Tell how many lines contain the string "green" in the material underneath; the reply is that number and no more.
· · · · · · ·
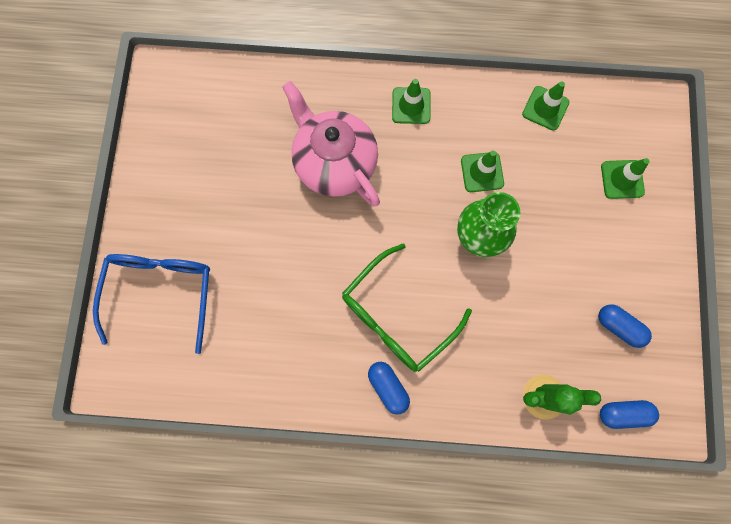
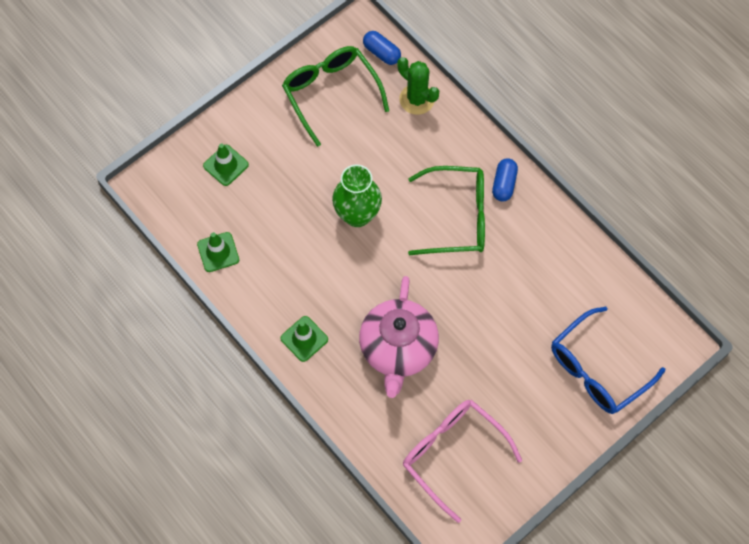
camera: 135 degrees left, 10 degrees down
(218, 125) = (452, 454): none -> pink glasses
(482, 172) = (307, 251): green traffic cone -> none
(619, 327) = (330, 93): blue capsule -> green glasses

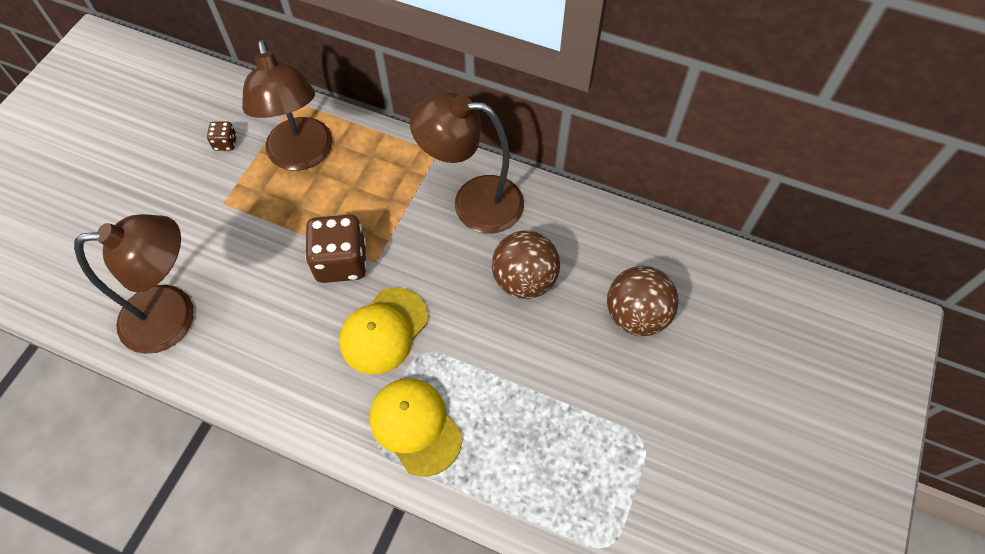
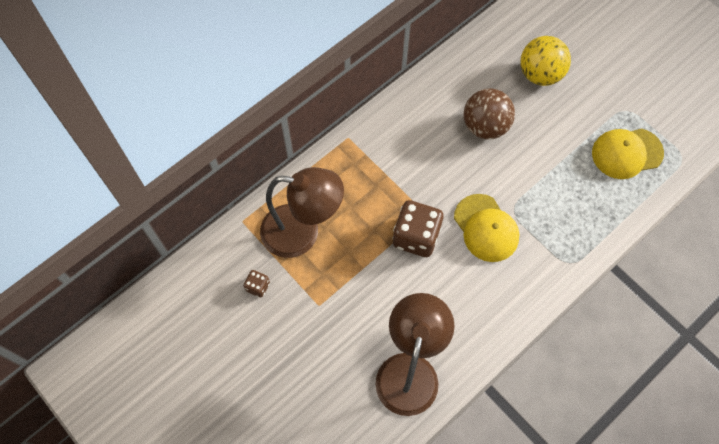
camera: 65 degrees left, 5 degrees up
(415, 426) = (565, 234): yellow cap -> yellow cap (626, 153)
(473, 202) = (406, 132): brown lamp -> none
(636, 315) = (540, 74): brown ball -> yellow ball

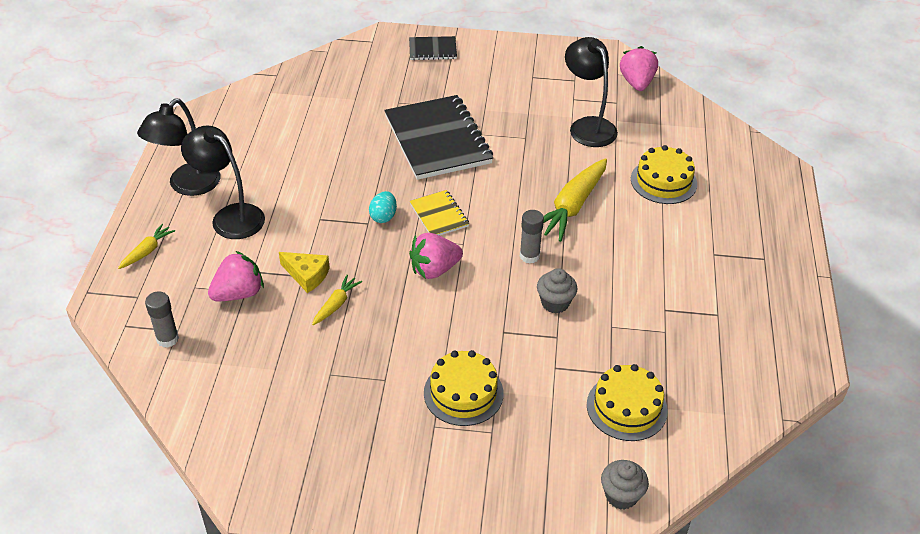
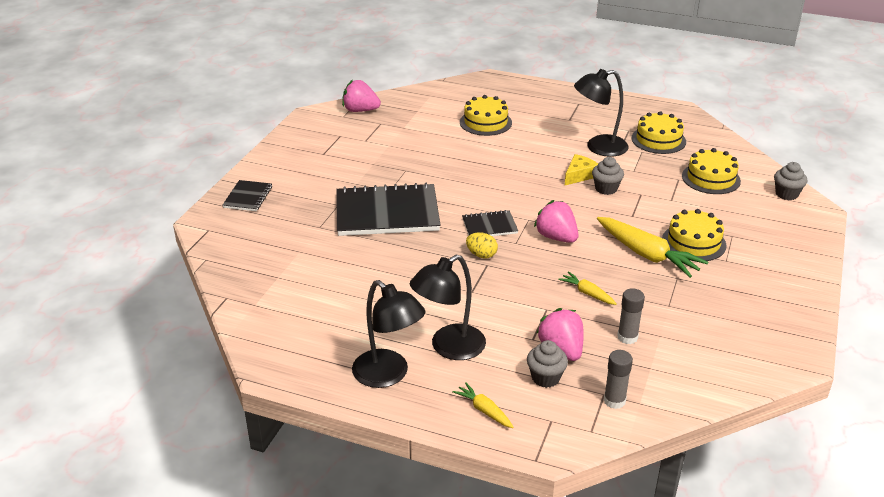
camera: 75 degrees left, 10 degrees down
(195, 286) = (545, 378): none -> grey cupcake
(307, 275) = (546, 306): yellow cheese -> yellow cheese (579, 175)
(383, 217) = (481, 255): turquoise egg -> yellow egg
(434, 269) = (556, 237): pink strawberry -> pink strawberry turned 150 degrees clockwise
(439, 215) = (489, 226): yellow notebook -> black notebook
(529, 256) = (552, 191): grey glue stick -> grey glue stick (627, 337)
(572, 207) = (501, 164): yellow carrot -> yellow carrot (647, 254)
(587, 126) = (404, 140): black lamp -> black lamp (598, 147)
(706, 347) = (658, 140): none -> yellow cake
· · · · · · ·
• Response area
2